**Problem to solve**
Throughout the listing below, copy each line containing "green".

------ Data to examine

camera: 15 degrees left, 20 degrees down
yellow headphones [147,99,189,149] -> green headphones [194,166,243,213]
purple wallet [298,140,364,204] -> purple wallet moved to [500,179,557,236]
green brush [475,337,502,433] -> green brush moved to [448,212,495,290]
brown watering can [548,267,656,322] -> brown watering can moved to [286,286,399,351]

------------
------ Data to examine

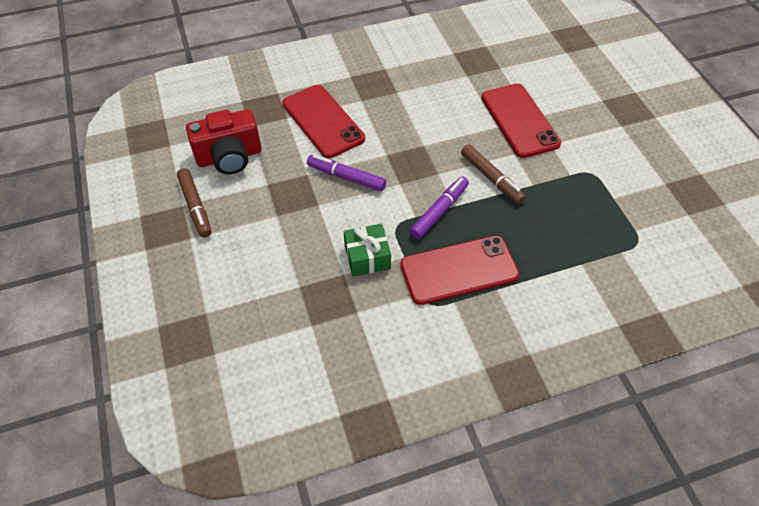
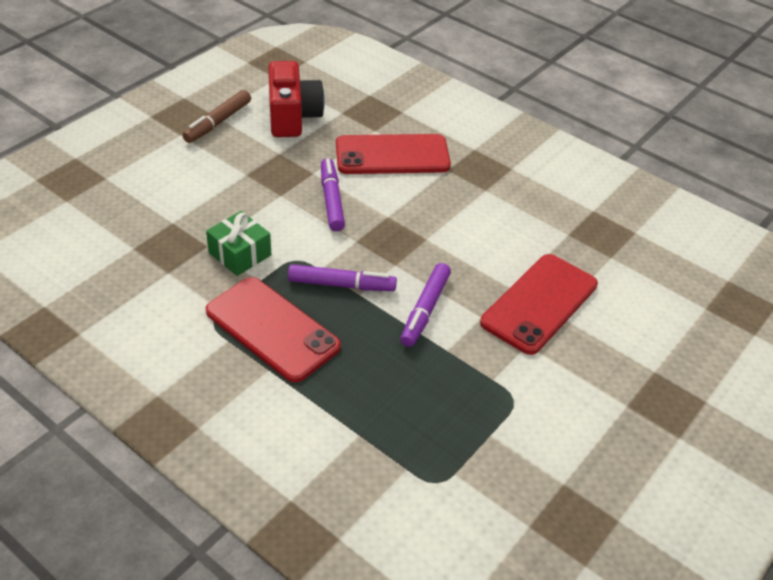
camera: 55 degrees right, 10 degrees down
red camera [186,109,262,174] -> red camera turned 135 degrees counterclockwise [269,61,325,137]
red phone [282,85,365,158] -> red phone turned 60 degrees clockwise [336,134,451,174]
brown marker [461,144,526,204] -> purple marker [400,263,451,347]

------------

**Result for this exercise**
yellow headphones [147,99,189,149] -> green headphones [194,166,243,213]
green brush [475,337,502,433] -> green brush moved to [448,212,495,290]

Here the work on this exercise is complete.